TASK OBJECTIVE:
Give the listing below again exactly, but without any of its pictures.
┏━━
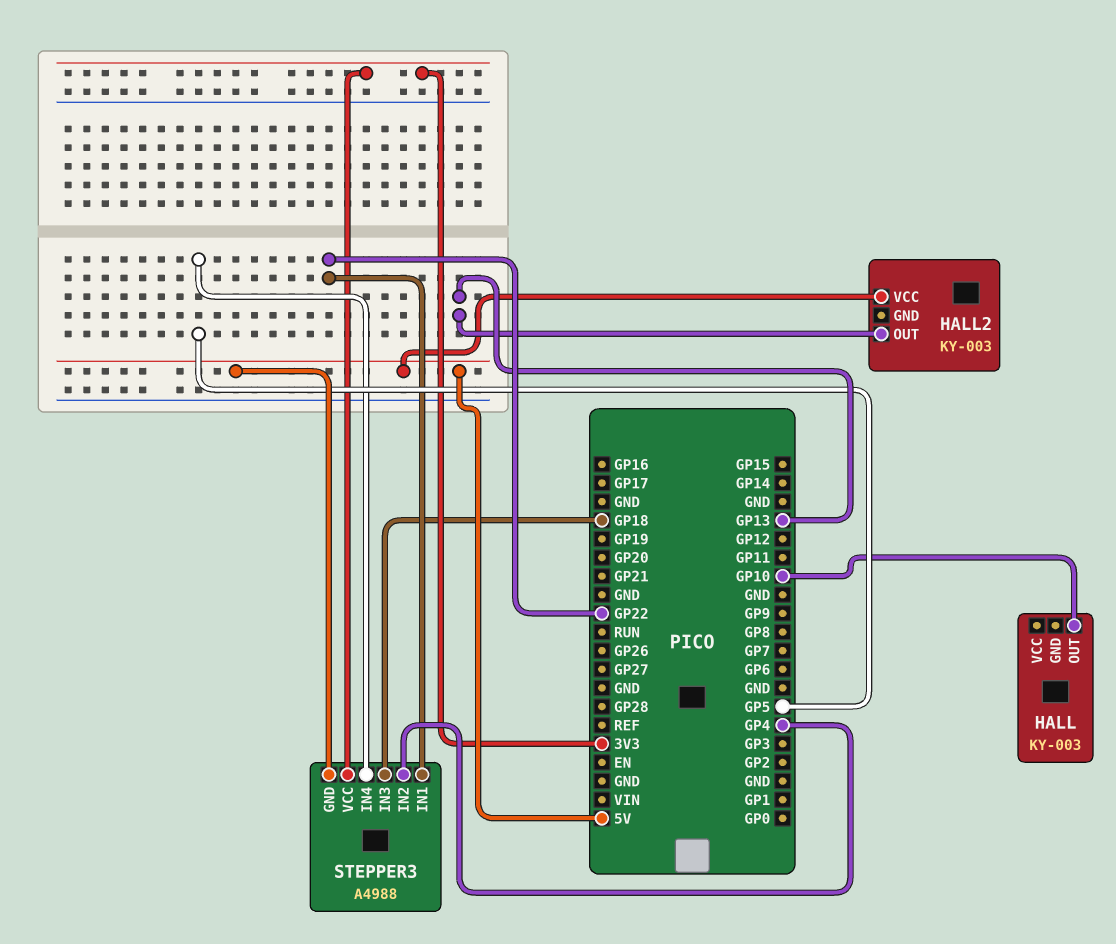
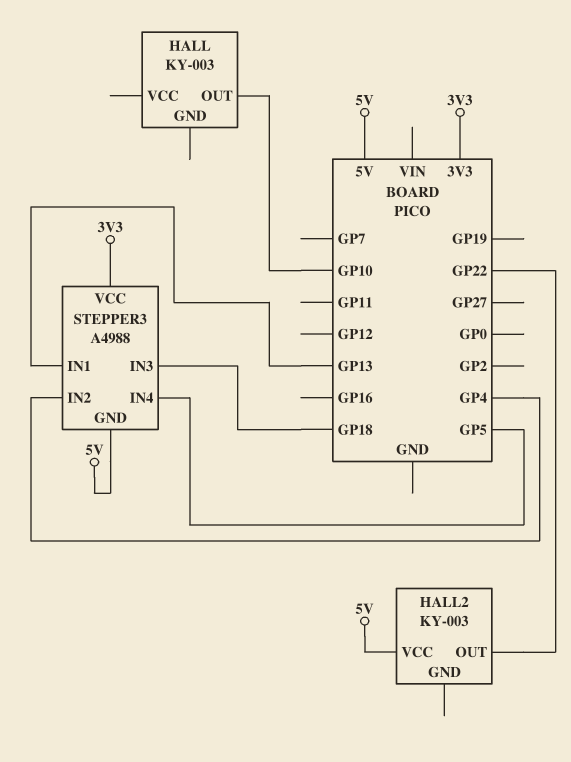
HALL2 pin OUT: GP13 -> GP22
STEPPER3 pin IN1: GP22 -> GP13

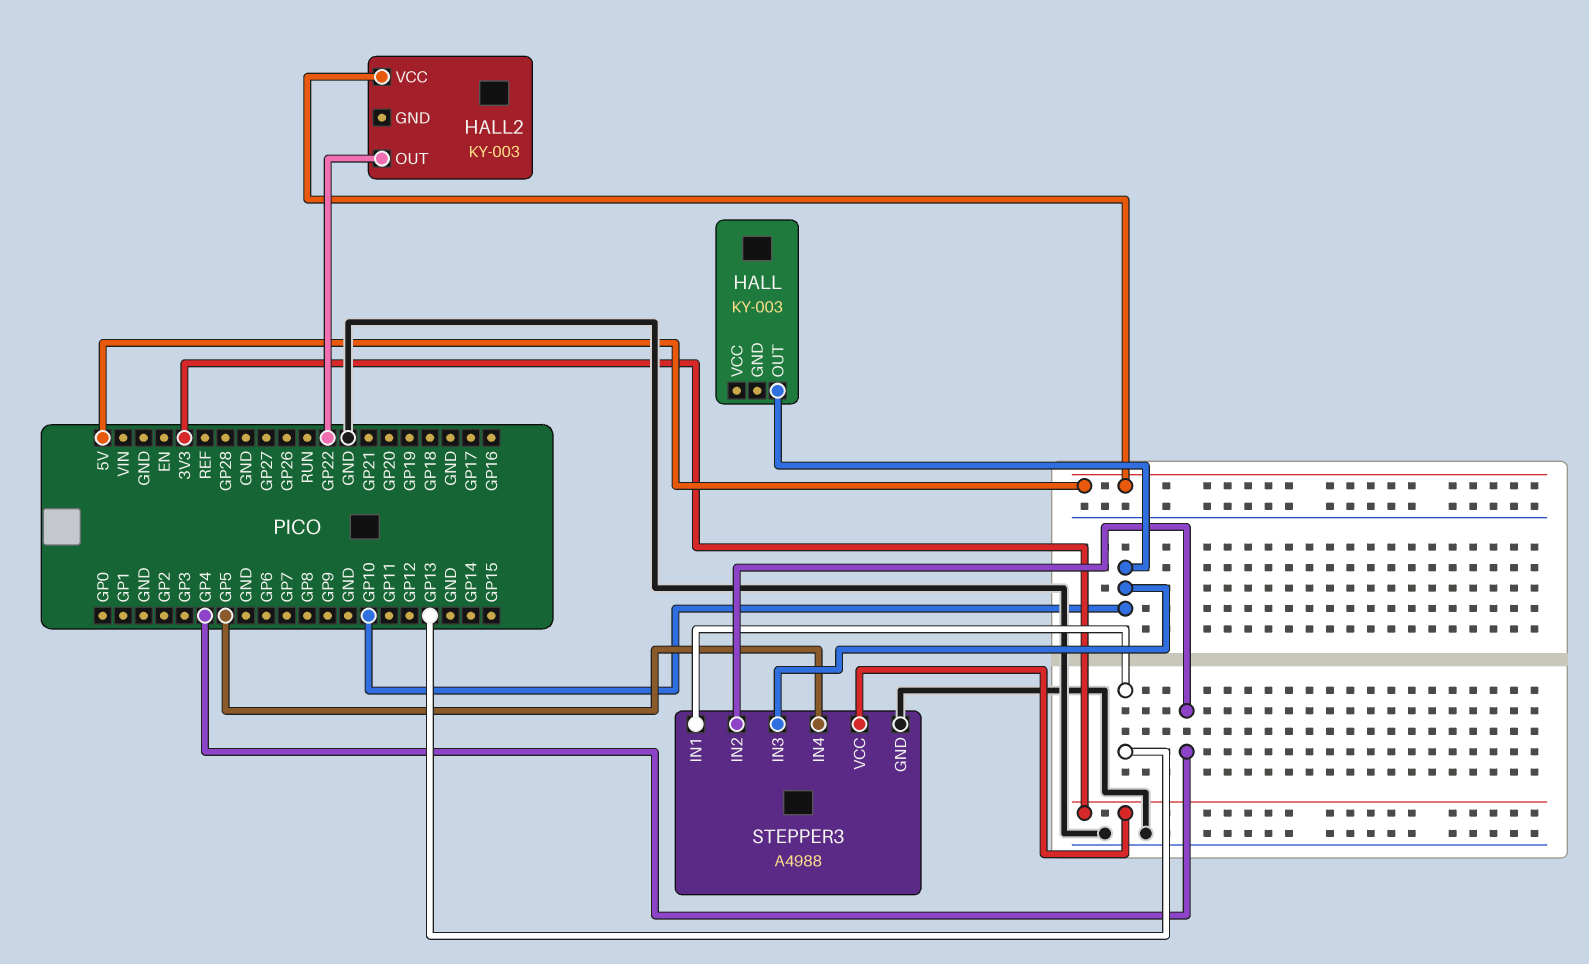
STEPPER3 pin GND: 5V -> GND
STEPPER3 pin IN3: GP18 -> GP10

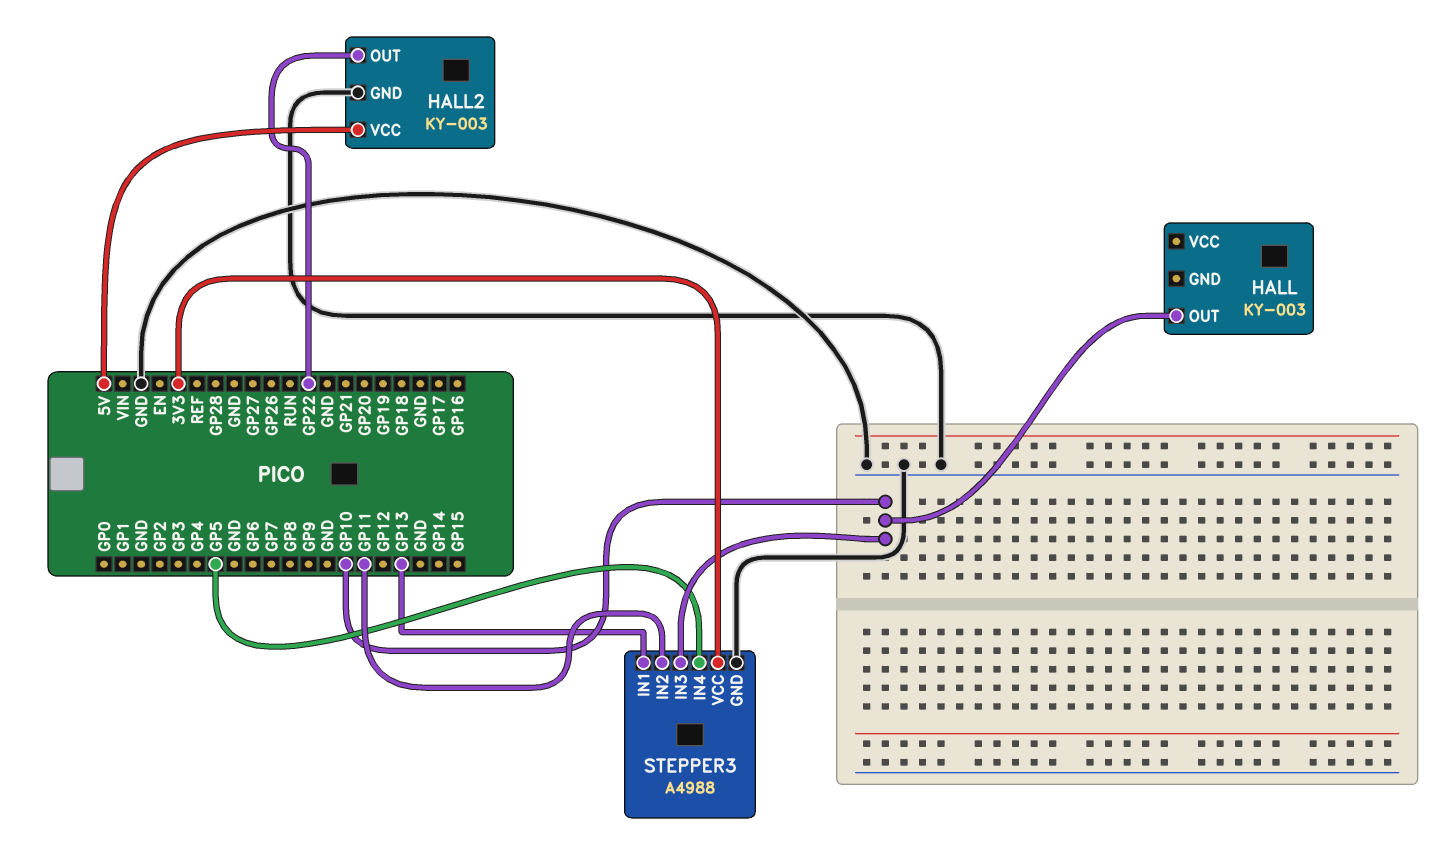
HALL2 pin GND: none -> GND
STEPPER3 pin IN2: GP4 -> GP11

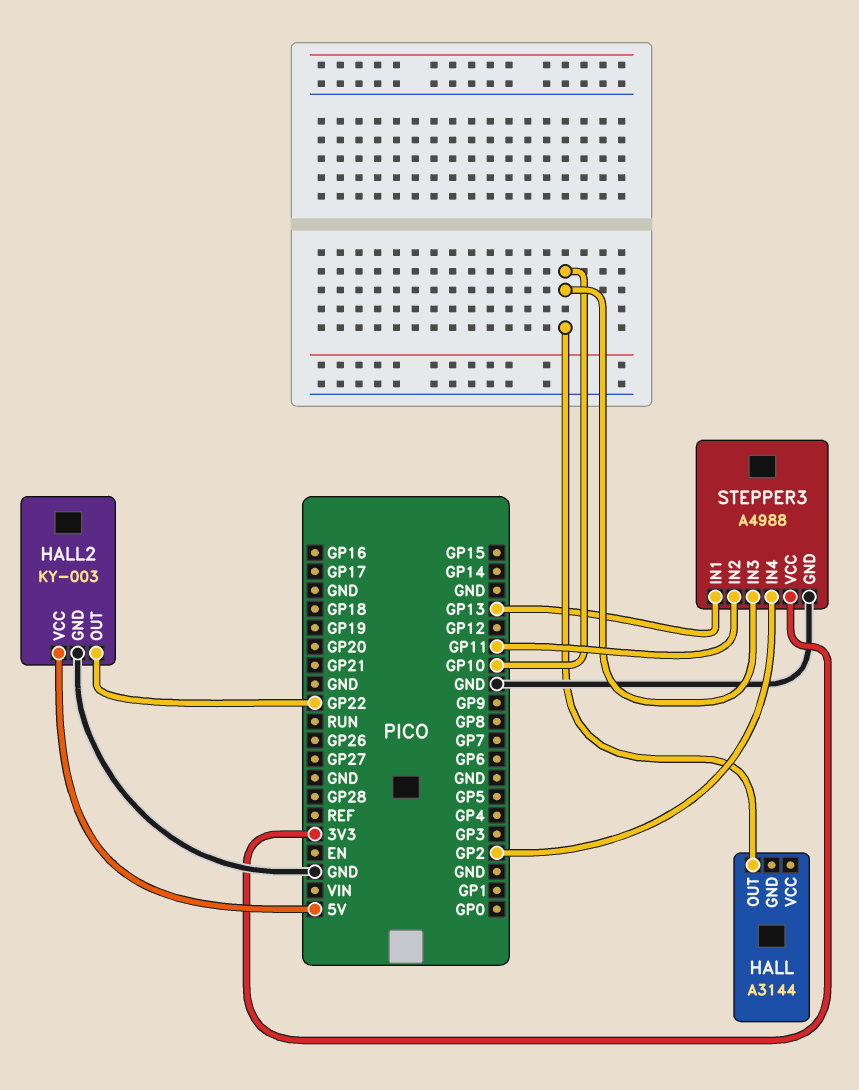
HALL: KY-003 -> A3144
STEPPER3 pin IN4: GP5 -> GP2

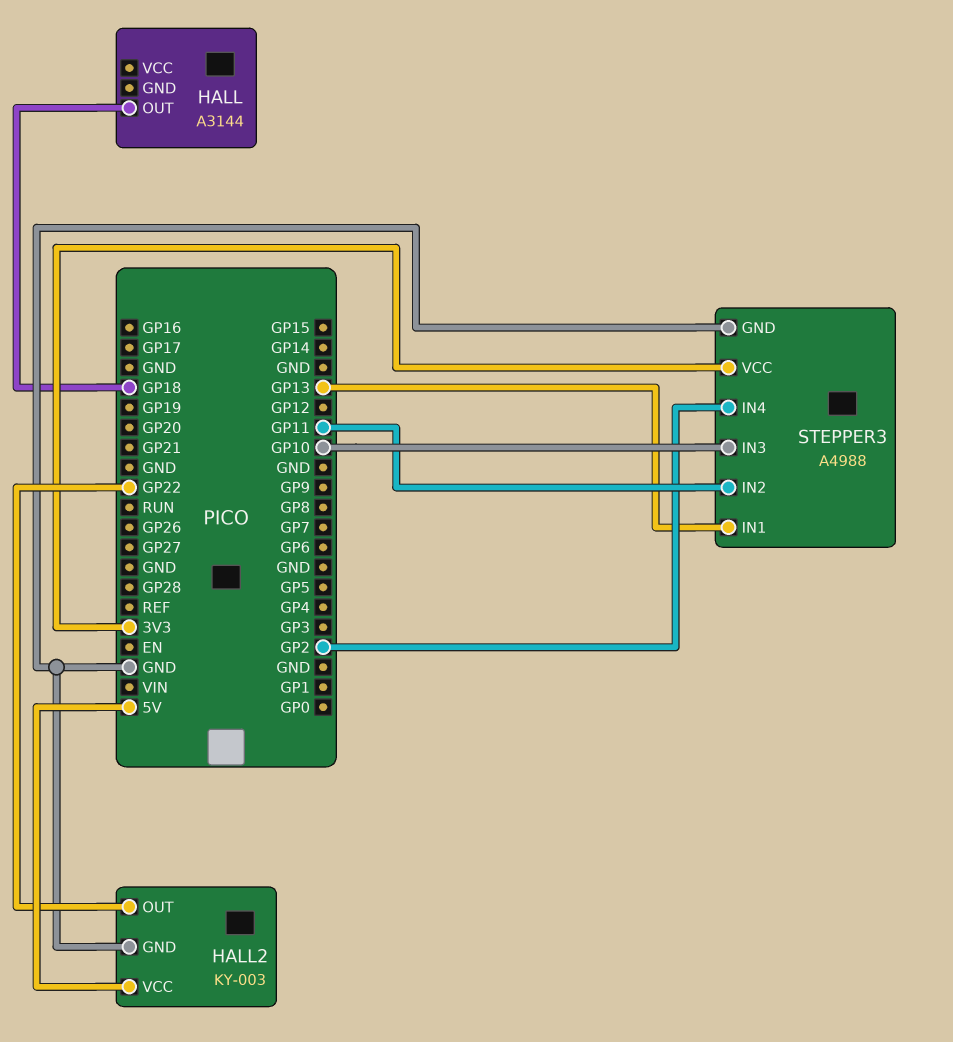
HALL pin OUT: GP10 -> GP18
┗━━
SOLUTION TO THIS EXERCISE:
HALL2 pin OUT: GP13 -> GP22
STEPPER3 pin IN1: GP22 -> GP13

STEPPER3 pin GND: 5V -> GND
STEPPER3 pin IN3: GP18 -> GP10

HALL2 pin GND: none -> GND
STEPPER3 pin IN2: GP4 -> GP11

HALL: KY-003 -> A3144
STEPPER3 pin IN4: GP5 -> GP2

HALL pin OUT: GP10 -> GP18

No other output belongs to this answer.